● **Your goal**: Please print the whole listing below exactly as it stands.
[Opening Supplied entries section]
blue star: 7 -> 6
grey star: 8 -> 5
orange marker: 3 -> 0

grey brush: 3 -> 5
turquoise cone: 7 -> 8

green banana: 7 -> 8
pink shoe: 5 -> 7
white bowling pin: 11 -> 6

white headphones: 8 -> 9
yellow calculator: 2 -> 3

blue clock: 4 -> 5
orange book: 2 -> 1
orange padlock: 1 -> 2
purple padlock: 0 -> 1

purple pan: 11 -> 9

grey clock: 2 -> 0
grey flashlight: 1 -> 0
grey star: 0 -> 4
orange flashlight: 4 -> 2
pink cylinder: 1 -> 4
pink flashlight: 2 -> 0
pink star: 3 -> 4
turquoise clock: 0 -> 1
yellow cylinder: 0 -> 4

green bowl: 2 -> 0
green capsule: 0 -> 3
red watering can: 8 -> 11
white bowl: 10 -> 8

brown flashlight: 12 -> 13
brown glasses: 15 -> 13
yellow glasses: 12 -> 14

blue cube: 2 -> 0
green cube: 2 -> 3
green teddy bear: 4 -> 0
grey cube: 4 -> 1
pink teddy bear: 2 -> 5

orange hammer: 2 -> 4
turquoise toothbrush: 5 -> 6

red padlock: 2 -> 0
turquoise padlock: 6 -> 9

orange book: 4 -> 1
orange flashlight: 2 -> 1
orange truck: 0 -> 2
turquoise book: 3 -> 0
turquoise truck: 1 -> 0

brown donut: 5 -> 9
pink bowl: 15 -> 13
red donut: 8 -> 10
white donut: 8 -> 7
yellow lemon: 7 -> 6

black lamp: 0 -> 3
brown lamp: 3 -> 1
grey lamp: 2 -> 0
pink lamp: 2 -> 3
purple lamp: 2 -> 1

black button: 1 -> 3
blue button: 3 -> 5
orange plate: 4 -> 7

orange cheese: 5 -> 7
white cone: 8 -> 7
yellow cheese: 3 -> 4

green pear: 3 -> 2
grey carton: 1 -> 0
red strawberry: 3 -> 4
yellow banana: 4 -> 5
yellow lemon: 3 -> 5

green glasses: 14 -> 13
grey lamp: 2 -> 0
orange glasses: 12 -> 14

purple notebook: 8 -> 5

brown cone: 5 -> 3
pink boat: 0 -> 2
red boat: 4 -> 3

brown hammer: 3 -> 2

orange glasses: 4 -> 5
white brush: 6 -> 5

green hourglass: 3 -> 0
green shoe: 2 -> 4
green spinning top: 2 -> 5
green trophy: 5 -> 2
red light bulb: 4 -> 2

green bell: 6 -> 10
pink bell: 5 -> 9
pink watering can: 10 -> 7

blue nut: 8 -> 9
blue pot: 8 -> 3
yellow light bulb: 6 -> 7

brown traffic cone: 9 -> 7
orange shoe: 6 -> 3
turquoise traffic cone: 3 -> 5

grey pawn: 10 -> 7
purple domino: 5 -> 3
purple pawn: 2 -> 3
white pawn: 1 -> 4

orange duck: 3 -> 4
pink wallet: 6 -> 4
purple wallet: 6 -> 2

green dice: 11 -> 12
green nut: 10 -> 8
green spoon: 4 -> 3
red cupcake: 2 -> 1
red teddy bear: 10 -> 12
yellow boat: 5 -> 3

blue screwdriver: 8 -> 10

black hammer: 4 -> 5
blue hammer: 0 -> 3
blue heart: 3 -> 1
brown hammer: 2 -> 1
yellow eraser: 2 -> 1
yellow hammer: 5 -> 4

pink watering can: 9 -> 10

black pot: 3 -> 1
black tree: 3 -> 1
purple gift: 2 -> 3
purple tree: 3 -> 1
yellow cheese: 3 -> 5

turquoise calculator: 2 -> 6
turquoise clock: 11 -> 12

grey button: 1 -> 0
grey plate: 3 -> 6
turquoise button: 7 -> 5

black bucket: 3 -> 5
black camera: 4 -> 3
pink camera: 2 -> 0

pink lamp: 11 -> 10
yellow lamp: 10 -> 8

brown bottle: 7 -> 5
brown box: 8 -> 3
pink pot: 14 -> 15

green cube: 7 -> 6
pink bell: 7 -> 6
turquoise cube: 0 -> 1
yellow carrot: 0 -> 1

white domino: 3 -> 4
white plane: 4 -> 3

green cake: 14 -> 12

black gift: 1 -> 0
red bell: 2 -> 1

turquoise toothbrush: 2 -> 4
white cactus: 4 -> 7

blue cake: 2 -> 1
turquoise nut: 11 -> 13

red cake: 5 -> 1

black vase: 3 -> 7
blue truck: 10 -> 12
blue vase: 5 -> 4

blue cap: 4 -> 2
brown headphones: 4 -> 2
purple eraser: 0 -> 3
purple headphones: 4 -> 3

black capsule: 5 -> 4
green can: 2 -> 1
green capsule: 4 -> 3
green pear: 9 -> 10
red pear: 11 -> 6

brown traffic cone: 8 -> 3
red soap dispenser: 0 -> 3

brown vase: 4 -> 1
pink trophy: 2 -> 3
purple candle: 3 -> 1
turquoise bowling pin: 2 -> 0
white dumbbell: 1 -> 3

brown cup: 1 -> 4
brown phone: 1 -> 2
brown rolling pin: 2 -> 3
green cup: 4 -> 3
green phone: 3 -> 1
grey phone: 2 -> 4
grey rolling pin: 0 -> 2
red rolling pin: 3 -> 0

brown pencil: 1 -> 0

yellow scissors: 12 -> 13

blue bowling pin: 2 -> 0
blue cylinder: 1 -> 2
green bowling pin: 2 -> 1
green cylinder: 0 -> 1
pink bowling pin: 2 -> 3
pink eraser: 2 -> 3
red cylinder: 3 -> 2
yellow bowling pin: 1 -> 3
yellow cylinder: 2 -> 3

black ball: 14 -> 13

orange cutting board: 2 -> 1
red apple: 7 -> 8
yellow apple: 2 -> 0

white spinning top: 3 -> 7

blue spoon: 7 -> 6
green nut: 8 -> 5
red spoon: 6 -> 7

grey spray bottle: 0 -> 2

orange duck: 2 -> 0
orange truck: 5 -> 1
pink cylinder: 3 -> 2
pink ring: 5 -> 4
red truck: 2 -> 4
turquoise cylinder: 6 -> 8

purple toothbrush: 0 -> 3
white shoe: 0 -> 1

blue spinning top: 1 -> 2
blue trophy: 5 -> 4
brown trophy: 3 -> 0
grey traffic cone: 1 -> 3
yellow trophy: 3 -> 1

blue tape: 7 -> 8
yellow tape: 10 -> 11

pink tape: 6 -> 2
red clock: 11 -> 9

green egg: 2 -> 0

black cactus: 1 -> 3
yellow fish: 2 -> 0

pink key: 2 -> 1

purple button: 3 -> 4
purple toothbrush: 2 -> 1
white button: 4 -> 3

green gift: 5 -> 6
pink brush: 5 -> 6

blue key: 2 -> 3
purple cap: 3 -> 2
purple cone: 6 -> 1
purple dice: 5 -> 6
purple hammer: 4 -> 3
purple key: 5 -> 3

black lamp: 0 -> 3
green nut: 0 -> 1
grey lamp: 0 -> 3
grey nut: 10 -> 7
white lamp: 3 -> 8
[Closing Supplied entries section]
● **Task output**:
blue star: 7 -> 6
grey star: 8 -> 5
orange marker: 3 -> 0

grey brush: 3 -> 5
turquoise cone: 7 -> 8

green banana: 7 -> 8
pink shoe: 5 -> 7
white bowling pin: 11 -> 6

white headphones: 8 -> 9
yellow calculator: 2 -> 3

blue clock: 4 -> 5
orange book: 2 -> 1
orange padlock: 1 -> 2
purple padlock: 0 -> 1

purple pan: 11 -> 9

grey clock: 2 -> 0
grey flashlight: 1 -> 0
grey star: 0 -> 4
orange flashlight: 4 -> 2
pink cylinder: 1 -> 4
pink flashlight: 2 -> 0
pink star: 3 -> 4
turquoise clock: 0 -> 1
yellow cylinder: 0 -> 4

green bowl: 2 -> 0
green capsule: 0 -> 3
red watering can: 8 -> 11
white bowl: 10 -> 8

brown flashlight: 12 -> 13
brown glasses: 15 -> 13
yellow glasses: 12 -> 14

blue cube: 2 -> 0
green cube: 2 -> 3
green teddy bear: 4 -> 0
grey cube: 4 -> 1
pink teddy bear: 2 -> 5

orange hammer: 2 -> 4
turquoise toothbrush: 5 -> 6

red padlock: 2 -> 0
turquoise padlock: 6 -> 9

orange book: 4 -> 1
orange flashlight: 2 -> 1
orange truck: 0 -> 2
turquoise book: 3 -> 0
turquoise truck: 1 -> 0

brown donut: 5 -> 9
pink bowl: 15 -> 13
red donut: 8 -> 10
white donut: 8 -> 7
yellow lemon: 7 -> 6

black lamp: 0 -> 3
brown lamp: 3 -> 1
grey lamp: 2 -> 0
pink lamp: 2 -> 3
purple lamp: 2 -> 1

black button: 1 -> 3
blue button: 3 -> 5
orange plate: 4 -> 7

orange cheese: 5 -> 7
white cone: 8 -> 7
yellow cheese: 3 -> 4

green pear: 3 -> 2
grey carton: 1 -> 0
red strawberry: 3 -> 4
yellow banana: 4 -> 5
yellow lemon: 3 -> 5

green glasses: 14 -> 13
grey lamp: 2 -> 0
orange glasses: 12 -> 14

purple notebook: 8 -> 5

brown cone: 5 -> 3
pink boat: 0 -> 2
red boat: 4 -> 3

brown hammer: 3 -> 2

orange glasses: 4 -> 5
white brush: 6 -> 5

green hourglass: 3 -> 0
green shoe: 2 -> 4
green spinning top: 2 -> 5
green trophy: 5 -> 2
red light bulb: 4 -> 2

green bell: 6 -> 10
pink bell: 5 -> 9
pink watering can: 10 -> 7

blue nut: 8 -> 9
blue pot: 8 -> 3
yellow light bulb: 6 -> 7

brown traffic cone: 9 -> 7
orange shoe: 6 -> 3
turquoise traffic cone: 3 -> 5

grey pawn: 10 -> 7
purple domino: 5 -> 3
purple pawn: 2 -> 3
white pawn: 1 -> 4

orange duck: 3 -> 4
pink wallet: 6 -> 4
purple wallet: 6 -> 2

green dice: 11 -> 12
green nut: 10 -> 8
green spoon: 4 -> 3
red cupcake: 2 -> 1
red teddy bear: 10 -> 12
yellow boat: 5 -> 3

blue screwdriver: 8 -> 10

black hammer: 4 -> 5
blue hammer: 0 -> 3
blue heart: 3 -> 1
brown hammer: 2 -> 1
yellow eraser: 2 -> 1
yellow hammer: 5 -> 4

pink watering can: 9 -> 10

black pot: 3 -> 1
black tree: 3 -> 1
purple gift: 2 -> 3
purple tree: 3 -> 1
yellow cheese: 3 -> 5

turquoise calculator: 2 -> 6
turquoise clock: 11 -> 12

grey button: 1 -> 0
grey plate: 3 -> 6
turquoise button: 7 -> 5

black bucket: 3 -> 5
black camera: 4 -> 3
pink camera: 2 -> 0

pink lamp: 11 -> 10
yellow lamp: 10 -> 8

brown bottle: 7 -> 5
brown box: 8 -> 3
pink pot: 14 -> 15

green cube: 7 -> 6
pink bell: 7 -> 6
turquoise cube: 0 -> 1
yellow carrot: 0 -> 1

white domino: 3 -> 4
white plane: 4 -> 3

green cake: 14 -> 12

black gift: 1 -> 0
red bell: 2 -> 1

turquoise toothbrush: 2 -> 4
white cactus: 4 -> 7

blue cake: 2 -> 1
turquoise nut: 11 -> 13

red cake: 5 -> 1

black vase: 3 -> 7
blue truck: 10 -> 12
blue vase: 5 -> 4

blue cap: 4 -> 2
brown headphones: 4 -> 2
purple eraser: 0 -> 3
purple headphones: 4 -> 3

black capsule: 5 -> 4
green can: 2 -> 1
green capsule: 4 -> 3
green pear: 9 -> 10
red pear: 11 -> 6

brown traffic cone: 8 -> 3
red soap dispenser: 0 -> 3

brown vase: 4 -> 1
pink trophy: 2 -> 3
purple candle: 3 -> 1
turquoise bowling pin: 2 -> 0
white dumbbell: 1 -> 3

brown cup: 1 -> 4
brown phone: 1 -> 2
brown rolling pin: 2 -> 3
green cup: 4 -> 3
green phone: 3 -> 1
grey phone: 2 -> 4
grey rolling pin: 0 -> 2
red rolling pin: 3 -> 0

brown pencil: 1 -> 0

yellow scissors: 12 -> 13

blue bowling pin: 2 -> 0
blue cylinder: 1 -> 2
green bowling pin: 2 -> 1
green cylinder: 0 -> 1
pink bowling pin: 2 -> 3
pink eraser: 2 -> 3
red cylinder: 3 -> 2
yellow bowling pin: 1 -> 3
yellow cylinder: 2 -> 3

black ball: 14 -> 13

orange cutting board: 2 -> 1
red apple: 7 -> 8
yellow apple: 2 -> 0

white spinning top: 3 -> 7

blue spoon: 7 -> 6
green nut: 8 -> 5
red spoon: 6 -> 7

grey spray bottle: 0 -> 2

orange duck: 2 -> 0
orange truck: 5 -> 1
pink cylinder: 3 -> 2
pink ring: 5 -> 4
red truck: 2 -> 4
turquoise cylinder: 6 -> 8

purple toothbrush: 0 -> 3
white shoe: 0 -> 1

blue spinning top: 1 -> 2
blue trophy: 5 -> 4
brown trophy: 3 -> 0
grey traffic cone: 1 -> 3
yellow trophy: 3 -> 1

blue tape: 7 -> 8
yellow tape: 10 -> 11

pink tape: 6 -> 2
red clock: 11 -> 9

green egg: 2 -> 0

black cactus: 1 -> 3
yellow fish: 2 -> 0

pink key: 2 -> 1

purple button: 3 -> 4
purple toothbrush: 2 -> 1
white button: 4 -> 3

green gift: 5 -> 6
pink brush: 5 -> 6

blue key: 2 -> 3
purple cap: 3 -> 2
purple cone: 6 -> 1
purple dice: 5 -> 6
purple hammer: 4 -> 3
purple key: 5 -> 3

black lamp: 0 -> 3
green nut: 0 -> 1
grey lamp: 0 -> 3
grey nut: 10 -> 7
white lamp: 3 -> 8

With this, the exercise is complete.